Extract every line from the records below that contains the word "slope".

--- --- ---

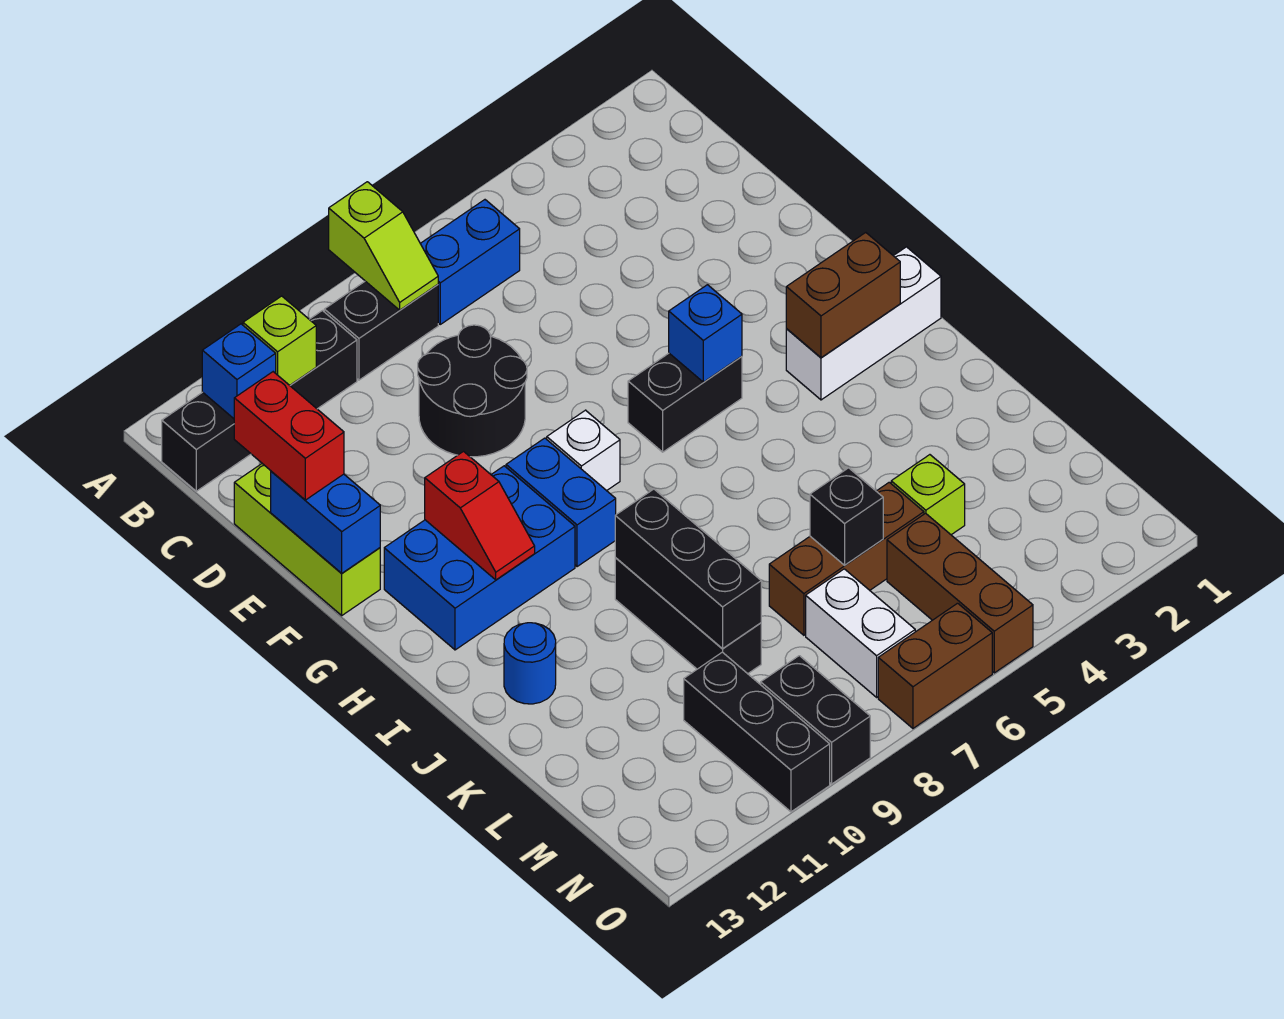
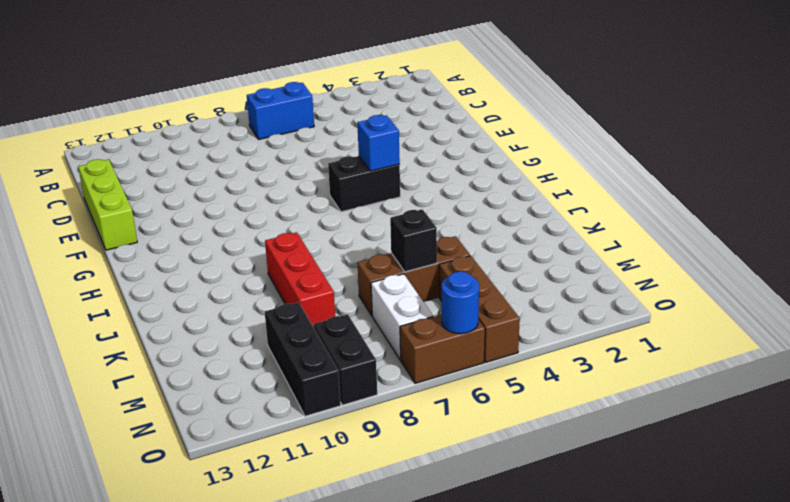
red brick J9:L9 level 1 -> black brick J9:L9 level 1
blue round brick O6 level 2 -> blue round brick J12 level 1
none -> black brick B8:B9 level 1
none -> black brick B10:B13 level 1
none -> black round brick D8:E9 level 1

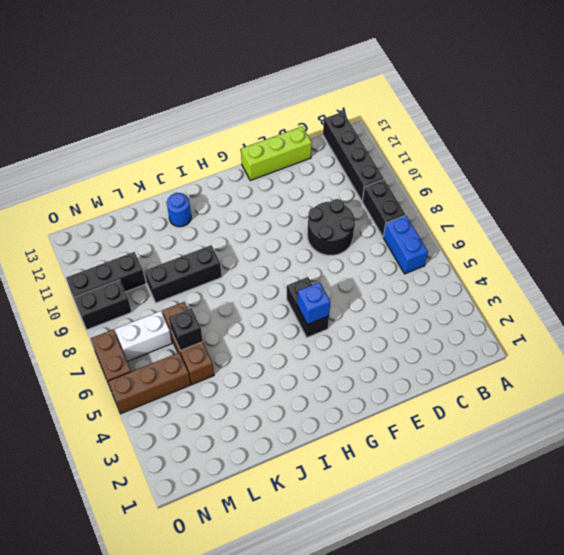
none -> white brick G8 level 1
none -> blue brick G9:H9 level 1
none -> blue brick G10:H12 level 1

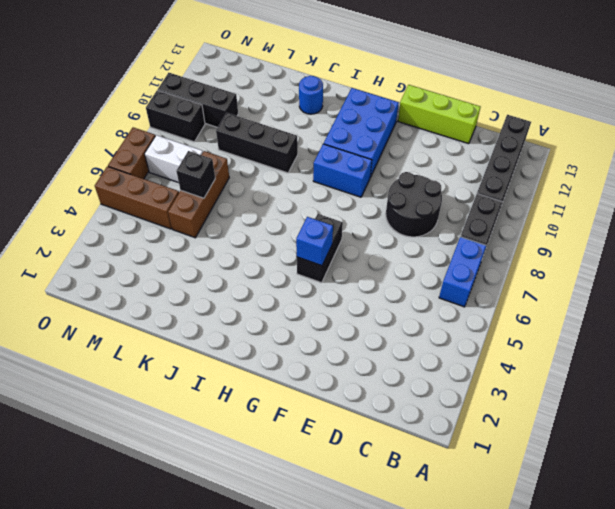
none -> white brick G8 level 1
none -> white brick H1:H3 level 1
none -> lime brick L4 level 1

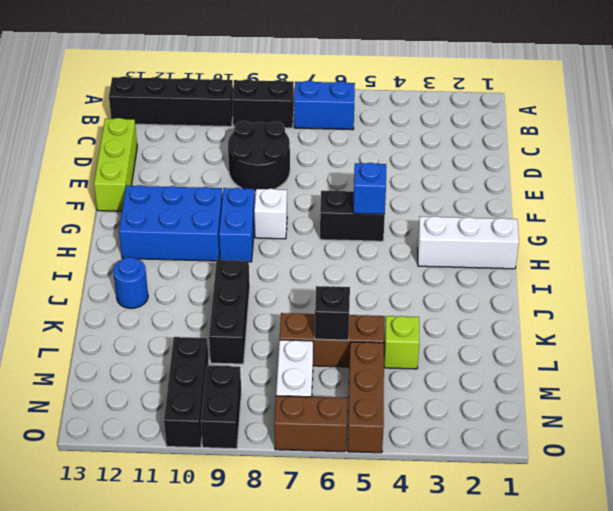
none -> lime slope A8:B8 level 2 top A
none -> lime brick B11 level 2
none -> blue brick B12 level 2

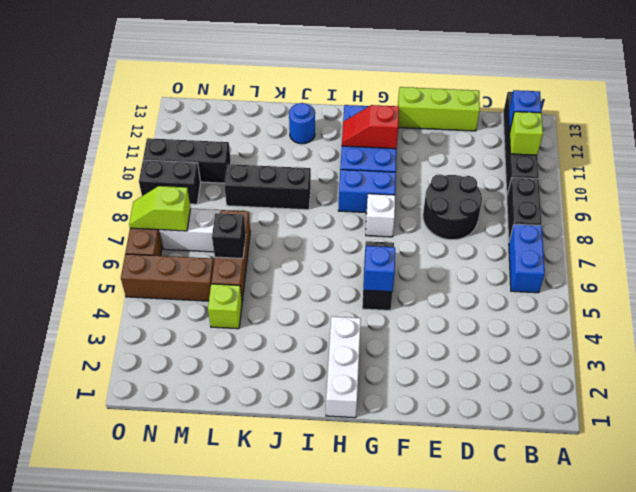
lime slope N7:O7 level 2 top N -> lime slope A8:B8 level 2 top A
none -> blue brick E13:F13 level 2
none -> brown brick H2:H3 level 2
none -> black brick J9:L9 level 2

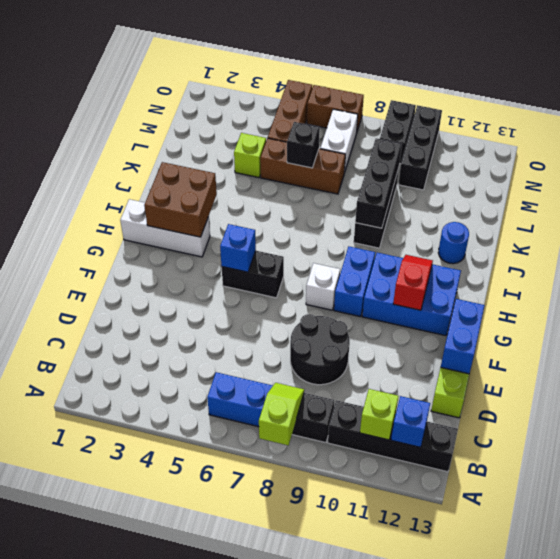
brown brick H2:I3 level 2 -> brown brick H2:H3 level 2
none -> red brick D13:E13 level 3

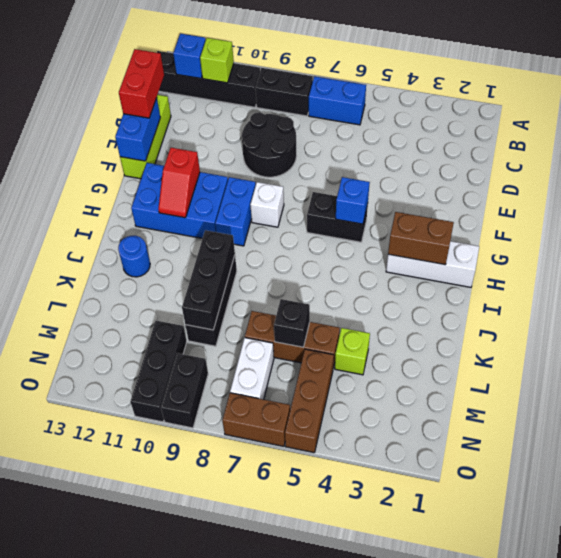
none -> lime slope A8:B8 level 2 top A

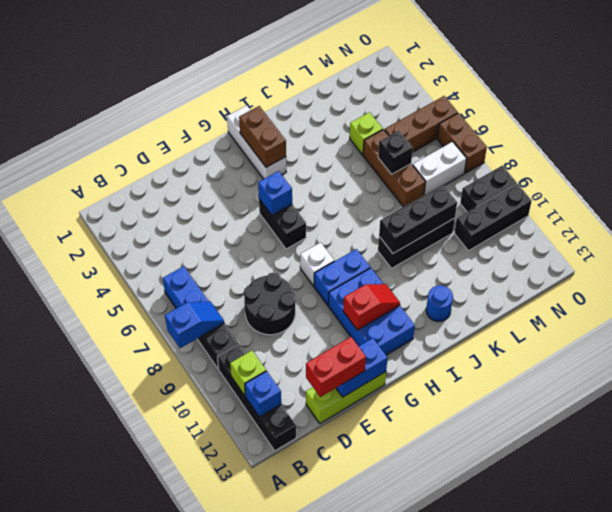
blue slope A8:B8 level 2 top A -> lime slope A8:B8 level 2 top A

--- --- ---

» Expected answer
none -> lime slope A8:B8 level 2 top A
lime slope N7:O7 level 2 top N -> lime slope A8:B8 level 2 top A
none -> lime slope A8:B8 level 2 top A
blue slope A8:B8 level 2 top A -> lime slope A8:B8 level 2 top A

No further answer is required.